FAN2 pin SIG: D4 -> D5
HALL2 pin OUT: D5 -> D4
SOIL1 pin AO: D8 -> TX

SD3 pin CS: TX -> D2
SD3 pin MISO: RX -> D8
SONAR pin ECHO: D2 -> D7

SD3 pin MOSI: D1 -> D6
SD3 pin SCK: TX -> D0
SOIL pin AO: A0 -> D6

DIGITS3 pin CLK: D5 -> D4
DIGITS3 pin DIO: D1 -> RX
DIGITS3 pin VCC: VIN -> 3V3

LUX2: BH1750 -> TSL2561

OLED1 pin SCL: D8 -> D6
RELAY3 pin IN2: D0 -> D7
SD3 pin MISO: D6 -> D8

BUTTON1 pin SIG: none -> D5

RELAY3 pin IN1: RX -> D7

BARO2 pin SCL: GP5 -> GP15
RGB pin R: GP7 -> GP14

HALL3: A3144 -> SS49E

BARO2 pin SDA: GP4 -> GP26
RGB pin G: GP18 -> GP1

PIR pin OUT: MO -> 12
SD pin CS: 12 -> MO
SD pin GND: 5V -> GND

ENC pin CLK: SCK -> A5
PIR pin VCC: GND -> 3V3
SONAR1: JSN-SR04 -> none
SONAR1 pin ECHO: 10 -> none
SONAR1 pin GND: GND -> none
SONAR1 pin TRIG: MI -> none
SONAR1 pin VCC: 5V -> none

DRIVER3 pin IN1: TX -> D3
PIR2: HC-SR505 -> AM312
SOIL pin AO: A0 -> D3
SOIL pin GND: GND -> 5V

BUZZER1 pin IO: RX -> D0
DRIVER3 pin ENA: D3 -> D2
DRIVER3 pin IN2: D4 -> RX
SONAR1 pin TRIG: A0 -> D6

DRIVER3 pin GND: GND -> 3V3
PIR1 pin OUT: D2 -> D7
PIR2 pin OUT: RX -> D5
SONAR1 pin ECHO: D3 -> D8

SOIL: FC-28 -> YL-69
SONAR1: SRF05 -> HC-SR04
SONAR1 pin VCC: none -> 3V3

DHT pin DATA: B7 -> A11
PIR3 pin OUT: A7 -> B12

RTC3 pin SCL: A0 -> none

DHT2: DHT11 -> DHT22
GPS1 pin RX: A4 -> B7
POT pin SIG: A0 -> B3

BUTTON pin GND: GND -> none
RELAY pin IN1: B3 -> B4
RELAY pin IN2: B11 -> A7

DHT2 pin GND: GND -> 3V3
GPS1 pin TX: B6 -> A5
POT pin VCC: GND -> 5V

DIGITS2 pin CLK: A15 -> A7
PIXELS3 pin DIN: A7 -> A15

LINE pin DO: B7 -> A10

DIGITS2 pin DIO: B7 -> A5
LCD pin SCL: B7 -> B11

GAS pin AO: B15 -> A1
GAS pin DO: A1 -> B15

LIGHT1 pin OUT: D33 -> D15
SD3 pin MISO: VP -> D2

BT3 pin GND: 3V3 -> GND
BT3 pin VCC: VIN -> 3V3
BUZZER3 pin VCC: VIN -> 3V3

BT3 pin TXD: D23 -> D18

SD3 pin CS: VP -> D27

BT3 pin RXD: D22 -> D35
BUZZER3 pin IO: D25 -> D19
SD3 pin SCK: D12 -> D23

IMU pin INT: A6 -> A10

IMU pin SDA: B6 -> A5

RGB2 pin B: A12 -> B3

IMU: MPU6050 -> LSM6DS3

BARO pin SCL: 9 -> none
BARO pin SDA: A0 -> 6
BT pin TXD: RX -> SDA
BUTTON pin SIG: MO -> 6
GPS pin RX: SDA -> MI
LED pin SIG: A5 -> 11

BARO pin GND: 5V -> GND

• [PROBLEM DETAILS]
Your answer should be the lines of the material above that include "MISO".

• [RESPONSE BOX]
SD3 pin MISO: RX -> D8
SD3 pin MISO: D6 -> D8
SD3 pin MISO: VP -> D2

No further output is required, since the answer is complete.